▶ [What you have to do]: The needed output is the run of lines below from the one containing "(315, 407) = (537, 305): turquoise" through the one containing "(249, 704) = (791, 673): none -> grey shoe", copied exactly and free of pictures.

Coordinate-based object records
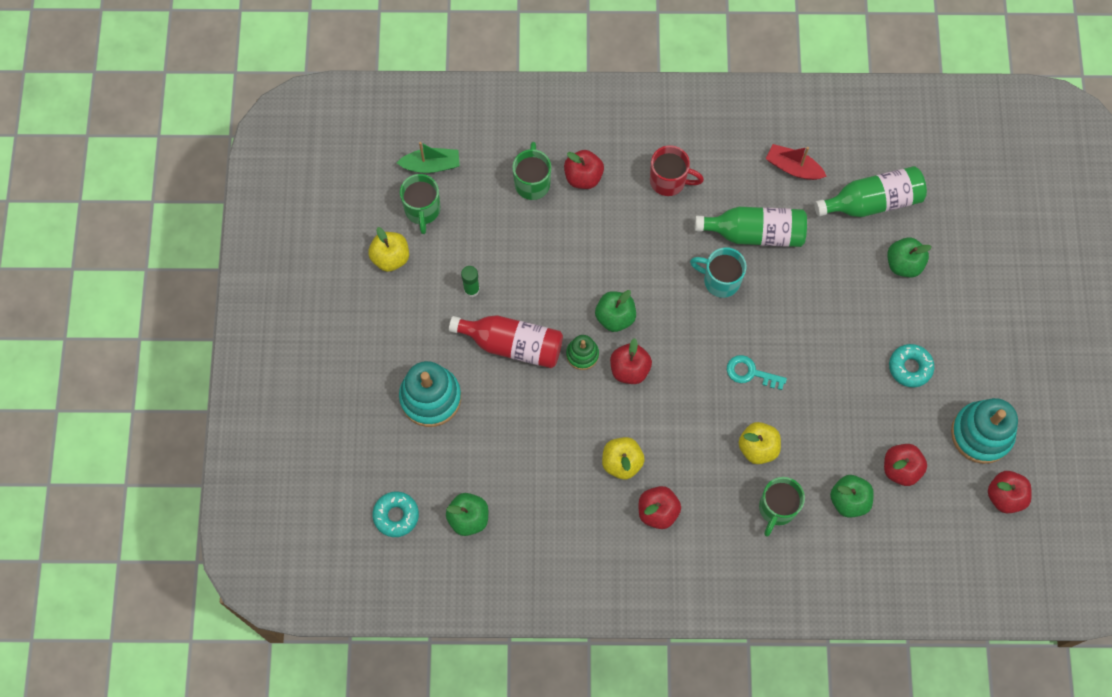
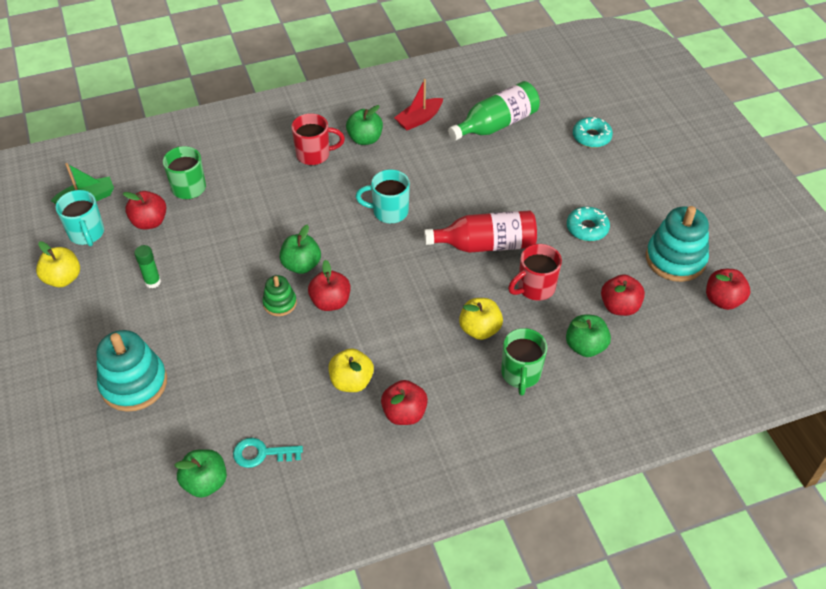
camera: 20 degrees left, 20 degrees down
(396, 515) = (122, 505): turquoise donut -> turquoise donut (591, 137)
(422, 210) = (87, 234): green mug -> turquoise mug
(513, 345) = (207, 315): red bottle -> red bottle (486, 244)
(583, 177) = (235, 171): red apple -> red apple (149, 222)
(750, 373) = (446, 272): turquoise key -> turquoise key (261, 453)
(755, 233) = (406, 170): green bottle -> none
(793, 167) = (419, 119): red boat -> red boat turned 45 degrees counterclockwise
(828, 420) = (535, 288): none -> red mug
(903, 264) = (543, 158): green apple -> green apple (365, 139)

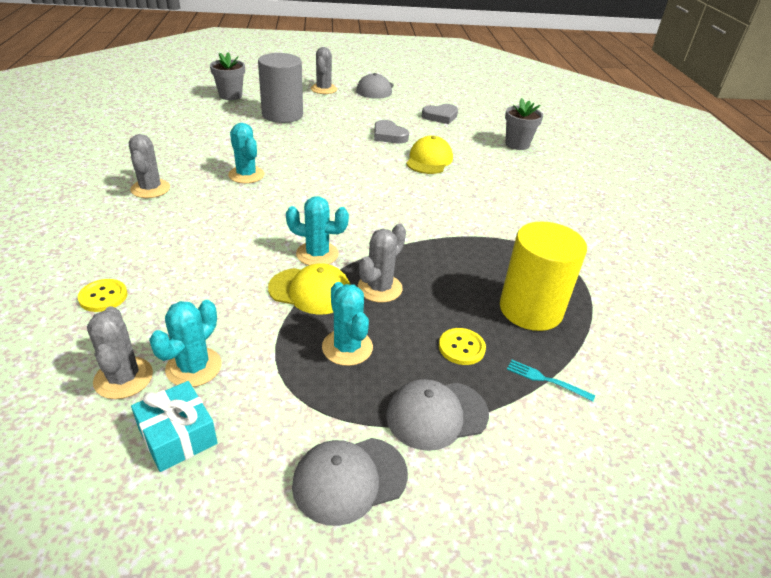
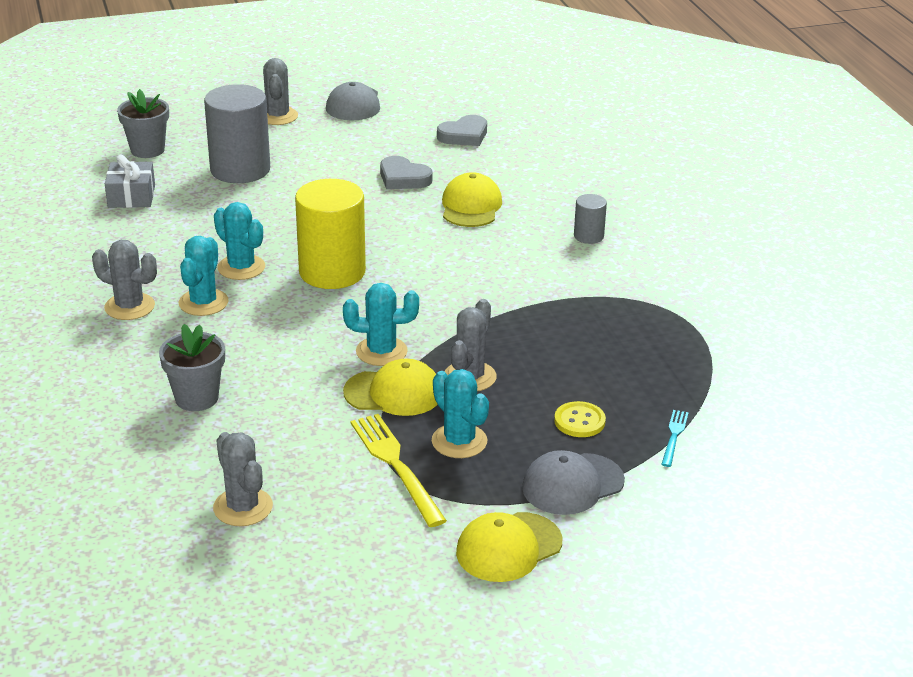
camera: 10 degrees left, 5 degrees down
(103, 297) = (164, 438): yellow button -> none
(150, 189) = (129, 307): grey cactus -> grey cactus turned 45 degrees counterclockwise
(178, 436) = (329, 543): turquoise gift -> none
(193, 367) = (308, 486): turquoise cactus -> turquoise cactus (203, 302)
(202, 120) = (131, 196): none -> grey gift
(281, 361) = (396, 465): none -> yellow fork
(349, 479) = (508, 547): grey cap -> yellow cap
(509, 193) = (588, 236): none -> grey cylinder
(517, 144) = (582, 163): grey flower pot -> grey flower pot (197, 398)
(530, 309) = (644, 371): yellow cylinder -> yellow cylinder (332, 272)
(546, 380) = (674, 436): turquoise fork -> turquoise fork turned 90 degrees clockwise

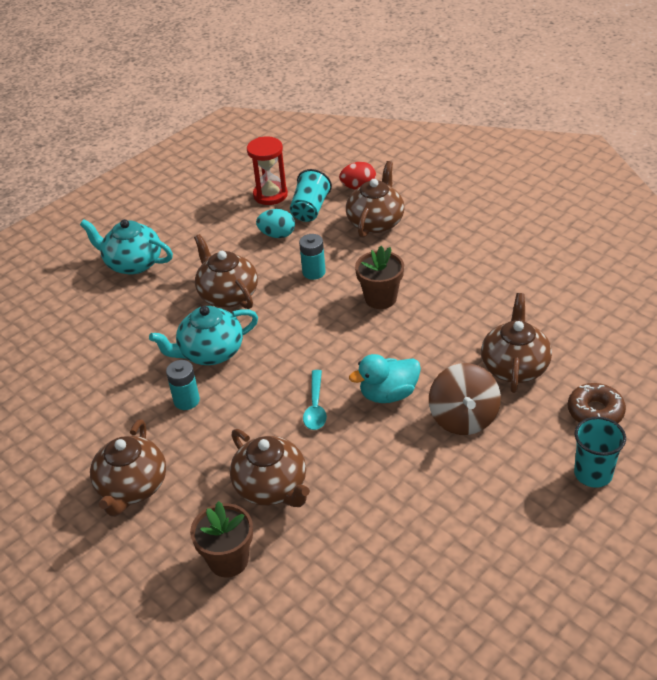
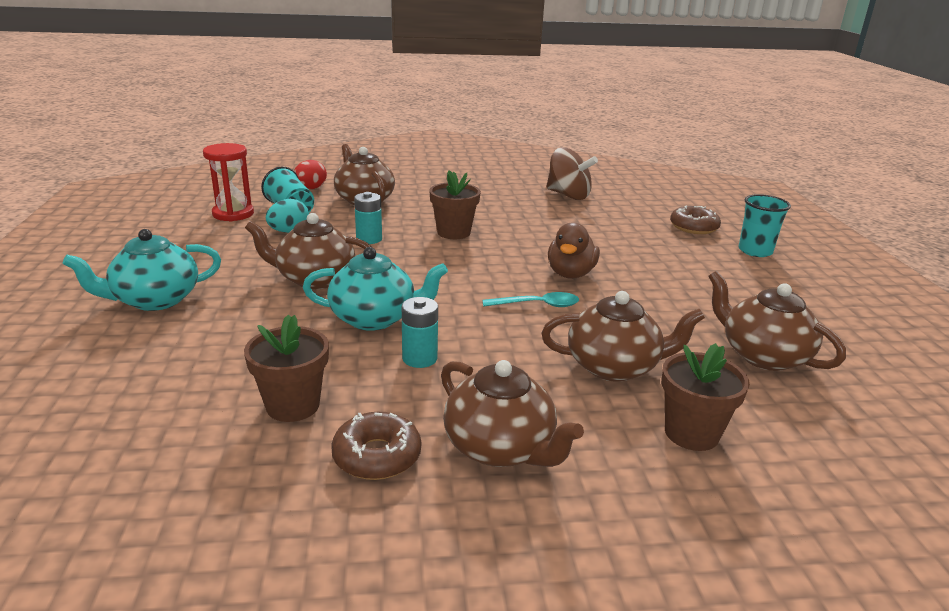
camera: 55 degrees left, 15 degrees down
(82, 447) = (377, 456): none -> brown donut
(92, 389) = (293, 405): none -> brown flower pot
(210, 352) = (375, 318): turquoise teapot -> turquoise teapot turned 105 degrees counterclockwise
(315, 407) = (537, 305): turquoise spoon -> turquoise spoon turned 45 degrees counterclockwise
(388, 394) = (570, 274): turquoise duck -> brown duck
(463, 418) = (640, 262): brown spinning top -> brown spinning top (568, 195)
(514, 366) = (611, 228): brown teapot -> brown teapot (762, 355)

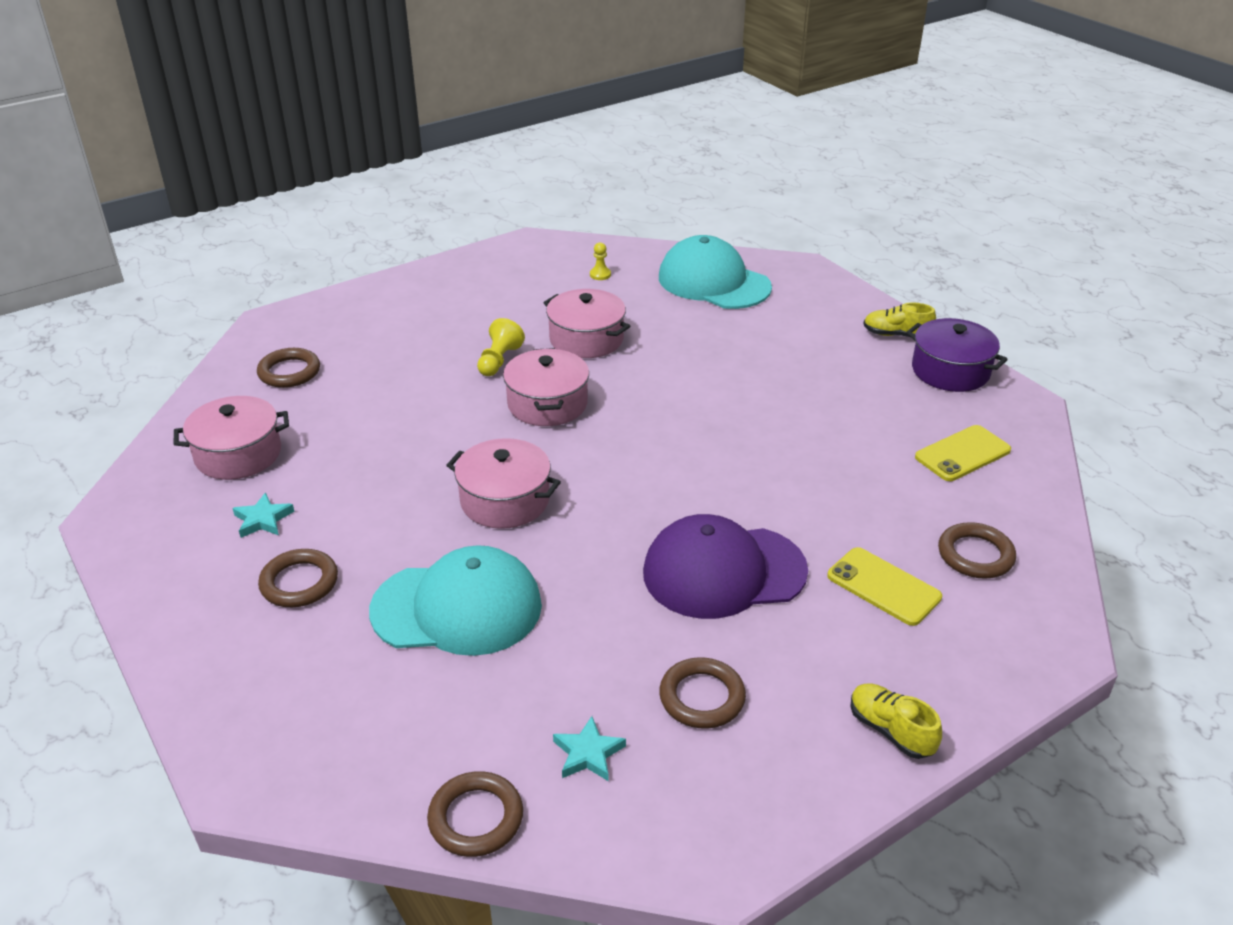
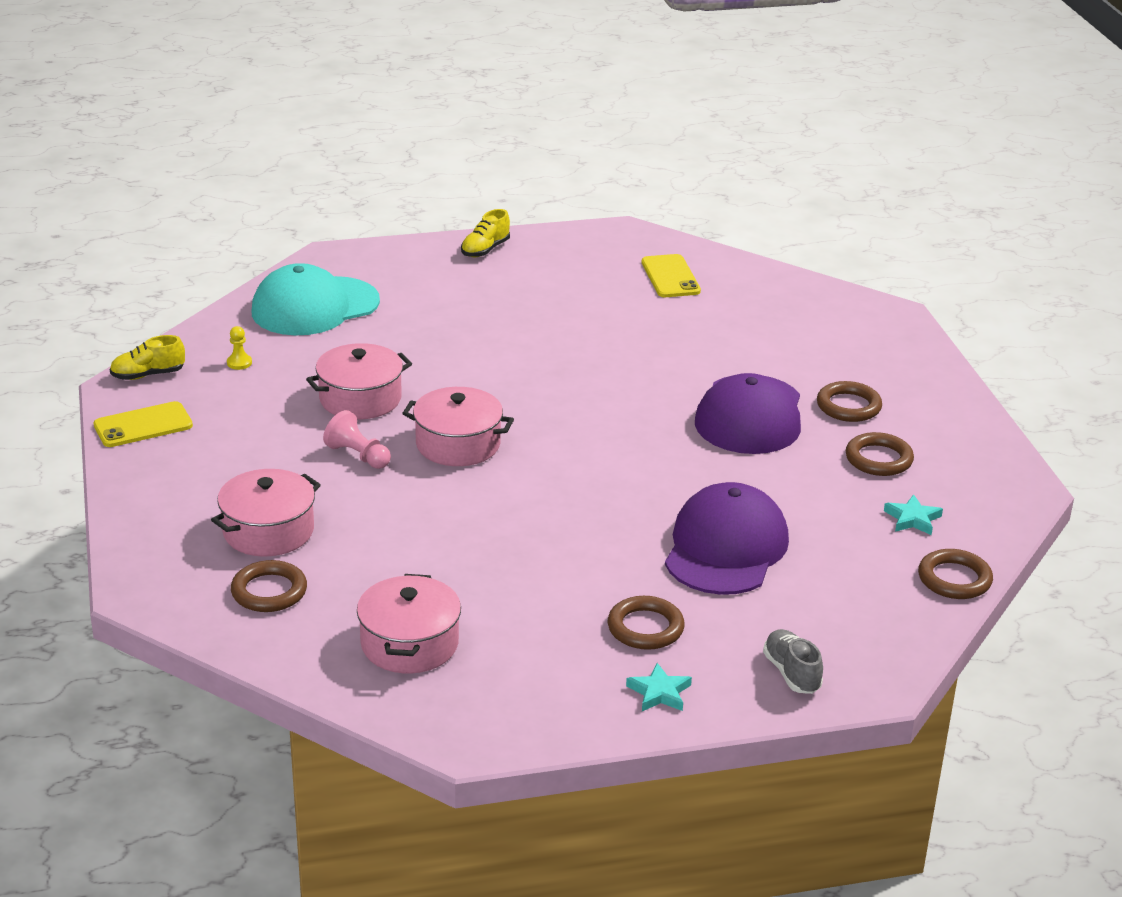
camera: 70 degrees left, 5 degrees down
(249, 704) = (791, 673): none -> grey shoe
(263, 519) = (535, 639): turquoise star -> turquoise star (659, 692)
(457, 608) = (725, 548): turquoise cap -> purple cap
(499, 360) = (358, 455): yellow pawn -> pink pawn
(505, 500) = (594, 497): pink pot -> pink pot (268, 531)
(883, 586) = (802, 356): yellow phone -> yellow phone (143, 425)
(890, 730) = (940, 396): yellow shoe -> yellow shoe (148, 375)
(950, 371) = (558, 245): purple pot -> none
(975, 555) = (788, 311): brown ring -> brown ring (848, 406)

▶ [Output below]:
(315, 407) = (537, 305): turquoise spoon -> turquoise spoon turned 45 degrees counterclockwise
(388, 394) = (570, 274): turquoise duck -> brown duck
(463, 418) = (640, 262): brown spinning top -> brown spinning top (568, 195)
(514, 366) = (611, 228): brown teapot -> brown teapot (762, 355)

camera: 70 degrees left, 5 degrees down
(249, 704) = (791, 673): none -> grey shoe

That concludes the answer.